Work to be completed -> Only the lines in the entries below from the line with "(124, 206) = (553, 184): white hat -> none" to the line with "(427, 341) = (173, 217): grey", both included, belong in the answer, transcribed exactly and without pictures.

Data extracts ->
◇ ◇ ◇ ◇ ◇

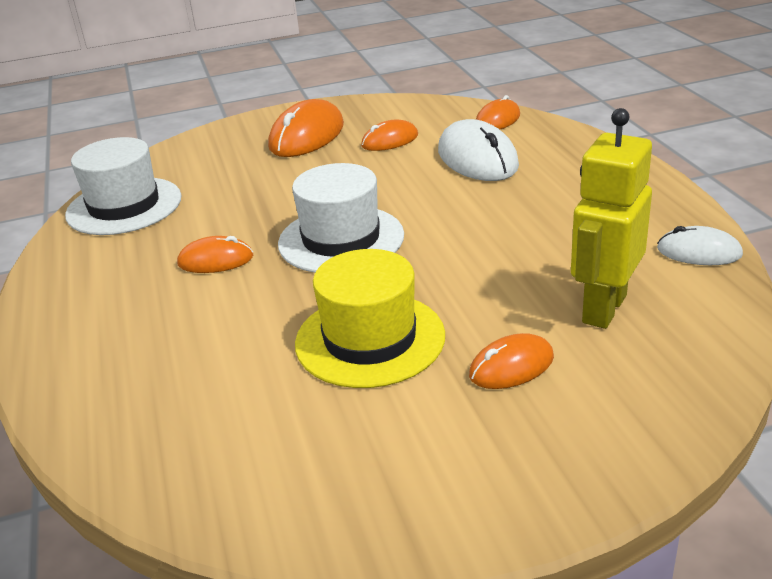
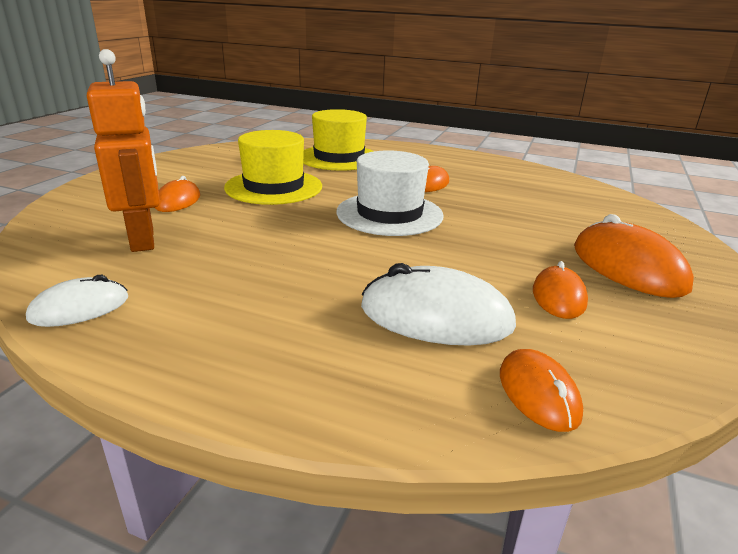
camera: 125 degrees right, 5 degrees down
(124, 206) = (553, 184): white hat -> none
(177, 371) = (339, 158): none -> yellow hat
(603, 309) = (143, 240): yellow robot -> orange robot

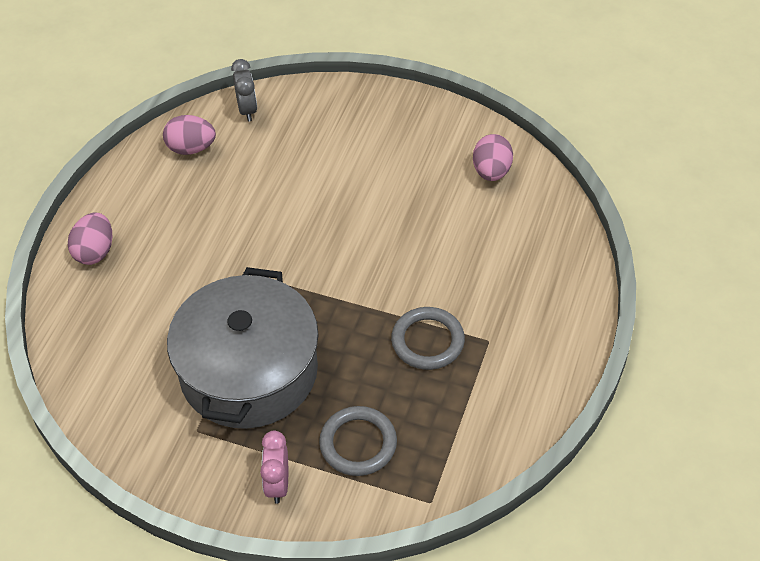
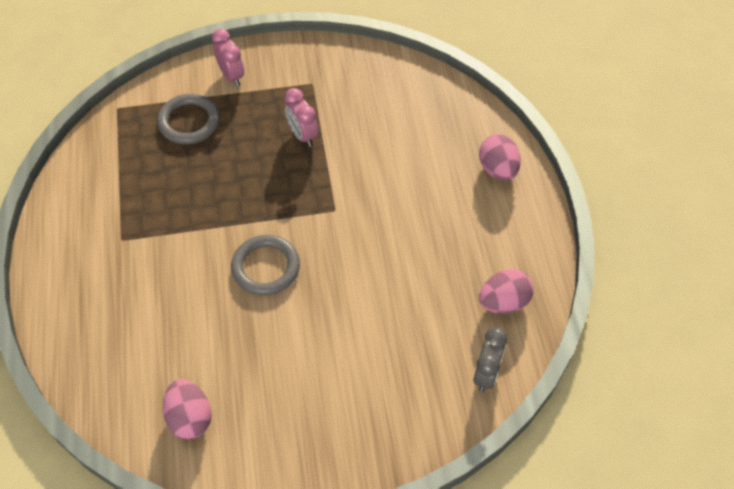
camera: 150 degrees right, 5 degrees up
(247, 110) = (486, 374): grey clock -> grey clock turned 120 degrees counterclockwise
(249, 371) = (302, 135): grey pot -> pink clock
(427, 341) = (173, 217): grey ring -> grey ring (266, 267)

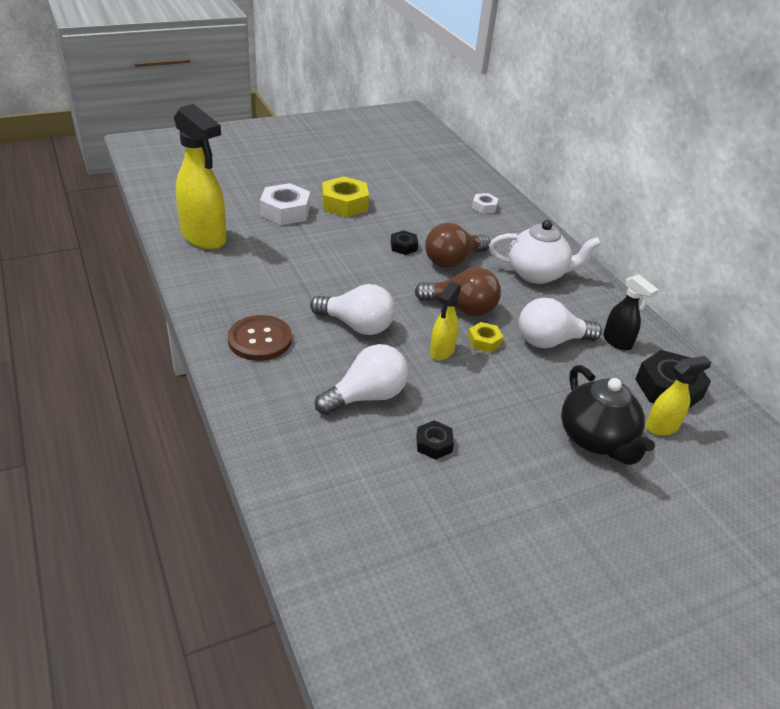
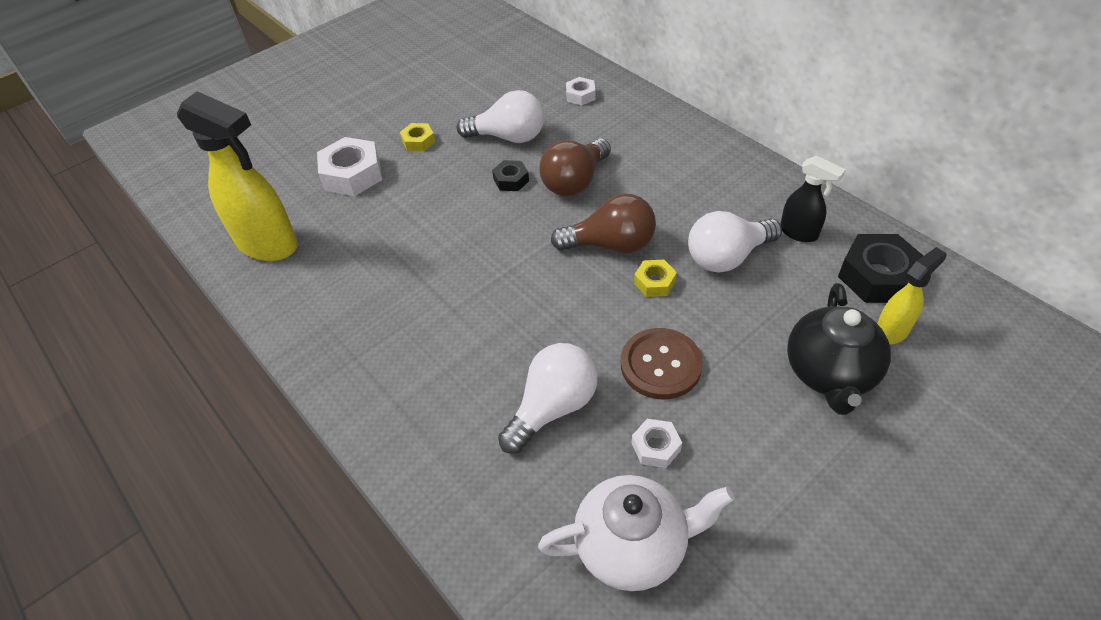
camera: 10 degrees left, 10 degrees up
(260, 340) = (395, 370): brown button -> brown button (660, 365)
(344, 204) = (418, 141): yellow nut -> yellow nut, size x0.54
(357, 325) = (501, 310): white light bulb -> white light bulb (508, 137)
(434, 444) = (656, 447): black nut -> white nut
(441, 351) = (613, 313): yellow spray bottle -> none
(537, 274) = (675, 169): white teapot -> white teapot (632, 546)
(596, 439) = (829, 373): black teapot -> black teapot turned 45 degrees clockwise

◇ ◇ ◇ ◇ ◇

Task response ->
(124, 206) = (553, 184): white hat -> none
(177, 371) = (339, 158): none -> yellow hat
(603, 309) = (143, 240): yellow robot -> orange robot

camera: 150 degrees right, 5 degrees up
(247, 110) = (486, 374): grey clock -> grey clock turned 120 degrees counterclockwise
(249, 371) = (302, 135): grey pot -> pink clock
(427, 341) = (173, 217): grey ring -> grey ring (266, 267)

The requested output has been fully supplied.